### YOUR OBJECTIVE
Below are records; copy every line among them that contains the word "road".

━━━

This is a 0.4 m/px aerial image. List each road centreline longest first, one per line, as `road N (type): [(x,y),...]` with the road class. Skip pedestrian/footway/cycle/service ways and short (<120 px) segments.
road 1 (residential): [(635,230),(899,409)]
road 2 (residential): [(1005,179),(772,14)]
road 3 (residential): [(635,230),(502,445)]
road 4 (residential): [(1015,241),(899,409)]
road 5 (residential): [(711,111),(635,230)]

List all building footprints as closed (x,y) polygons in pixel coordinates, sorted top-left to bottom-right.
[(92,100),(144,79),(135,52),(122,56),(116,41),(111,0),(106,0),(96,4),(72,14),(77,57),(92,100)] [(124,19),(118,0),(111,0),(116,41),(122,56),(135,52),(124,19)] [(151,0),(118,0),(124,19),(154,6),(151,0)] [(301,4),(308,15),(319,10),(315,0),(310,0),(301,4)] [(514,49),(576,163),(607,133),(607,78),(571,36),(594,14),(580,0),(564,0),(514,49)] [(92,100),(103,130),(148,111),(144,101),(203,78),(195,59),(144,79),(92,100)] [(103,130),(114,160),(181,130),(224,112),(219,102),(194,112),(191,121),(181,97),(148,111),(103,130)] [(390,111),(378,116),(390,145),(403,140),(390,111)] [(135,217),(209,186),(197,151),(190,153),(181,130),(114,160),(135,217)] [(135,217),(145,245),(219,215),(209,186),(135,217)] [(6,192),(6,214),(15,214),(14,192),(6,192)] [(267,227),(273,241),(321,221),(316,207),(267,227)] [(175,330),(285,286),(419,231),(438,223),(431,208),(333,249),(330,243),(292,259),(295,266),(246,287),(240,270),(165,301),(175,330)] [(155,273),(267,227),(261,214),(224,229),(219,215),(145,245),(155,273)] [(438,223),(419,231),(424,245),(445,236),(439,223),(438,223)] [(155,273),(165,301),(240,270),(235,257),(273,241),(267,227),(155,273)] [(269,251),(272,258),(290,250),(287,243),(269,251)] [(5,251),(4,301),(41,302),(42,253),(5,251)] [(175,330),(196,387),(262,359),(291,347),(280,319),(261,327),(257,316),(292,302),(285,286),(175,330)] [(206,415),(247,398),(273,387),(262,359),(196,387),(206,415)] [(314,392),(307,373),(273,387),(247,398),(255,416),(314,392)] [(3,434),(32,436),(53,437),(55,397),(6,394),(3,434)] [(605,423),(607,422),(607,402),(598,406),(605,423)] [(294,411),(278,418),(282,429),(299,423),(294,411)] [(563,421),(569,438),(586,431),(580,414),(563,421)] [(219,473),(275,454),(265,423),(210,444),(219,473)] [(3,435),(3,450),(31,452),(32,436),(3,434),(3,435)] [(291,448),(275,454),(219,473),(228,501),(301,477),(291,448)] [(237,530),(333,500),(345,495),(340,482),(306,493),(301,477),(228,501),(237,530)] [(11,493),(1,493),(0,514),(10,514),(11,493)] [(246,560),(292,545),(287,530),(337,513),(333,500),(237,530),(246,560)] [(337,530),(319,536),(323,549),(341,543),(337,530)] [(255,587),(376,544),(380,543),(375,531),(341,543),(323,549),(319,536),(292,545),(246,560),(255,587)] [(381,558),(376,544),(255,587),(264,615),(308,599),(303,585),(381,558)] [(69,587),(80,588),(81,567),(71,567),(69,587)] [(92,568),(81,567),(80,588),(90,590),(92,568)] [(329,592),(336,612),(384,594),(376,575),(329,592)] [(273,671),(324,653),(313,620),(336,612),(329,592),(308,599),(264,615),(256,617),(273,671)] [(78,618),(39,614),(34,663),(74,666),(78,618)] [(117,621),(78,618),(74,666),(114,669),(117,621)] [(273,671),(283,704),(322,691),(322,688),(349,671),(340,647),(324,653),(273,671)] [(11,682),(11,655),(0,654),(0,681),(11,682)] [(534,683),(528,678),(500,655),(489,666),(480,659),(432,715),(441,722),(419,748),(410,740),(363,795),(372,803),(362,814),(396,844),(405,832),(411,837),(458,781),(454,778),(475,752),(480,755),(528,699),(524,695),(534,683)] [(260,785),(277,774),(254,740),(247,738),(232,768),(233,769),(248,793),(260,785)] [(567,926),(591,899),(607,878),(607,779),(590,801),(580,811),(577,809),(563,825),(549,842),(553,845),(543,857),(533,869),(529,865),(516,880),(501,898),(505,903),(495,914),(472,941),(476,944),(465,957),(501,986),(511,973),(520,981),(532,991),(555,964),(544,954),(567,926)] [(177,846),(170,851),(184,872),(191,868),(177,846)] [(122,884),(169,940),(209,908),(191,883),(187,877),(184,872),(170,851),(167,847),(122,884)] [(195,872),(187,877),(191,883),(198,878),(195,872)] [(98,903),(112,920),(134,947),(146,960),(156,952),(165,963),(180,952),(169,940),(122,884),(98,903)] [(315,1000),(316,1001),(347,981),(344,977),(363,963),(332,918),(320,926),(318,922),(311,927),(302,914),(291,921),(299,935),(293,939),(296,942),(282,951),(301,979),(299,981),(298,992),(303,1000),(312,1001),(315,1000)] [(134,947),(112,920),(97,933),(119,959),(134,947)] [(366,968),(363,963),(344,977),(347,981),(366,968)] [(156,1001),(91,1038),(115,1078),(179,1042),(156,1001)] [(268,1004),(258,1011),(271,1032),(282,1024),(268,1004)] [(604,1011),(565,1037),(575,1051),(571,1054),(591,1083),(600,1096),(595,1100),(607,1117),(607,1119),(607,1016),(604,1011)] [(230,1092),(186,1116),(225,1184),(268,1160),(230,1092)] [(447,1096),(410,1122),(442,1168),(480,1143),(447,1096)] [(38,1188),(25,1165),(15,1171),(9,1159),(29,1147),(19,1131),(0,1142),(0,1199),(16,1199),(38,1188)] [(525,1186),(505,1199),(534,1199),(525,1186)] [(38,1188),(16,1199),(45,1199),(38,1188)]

━━━

### WRITTEN REPLY
This is a 0.4 m/px aerial image. List each road centreline longest first, one per line, as `road N (type): [(x,y),...]` with the road class. Skip pedestrian/footway/cycle/service ways and short (<120 px) segments.
road 1 (residential): [(635,230),(899,409)]
road 2 (residential): [(1005,179),(772,14)]
road 3 (residential): [(635,230),(502,445)]
road 4 (residential): [(1015,241),(899,409)]
road 5 (residential): [(711,111),(635,230)]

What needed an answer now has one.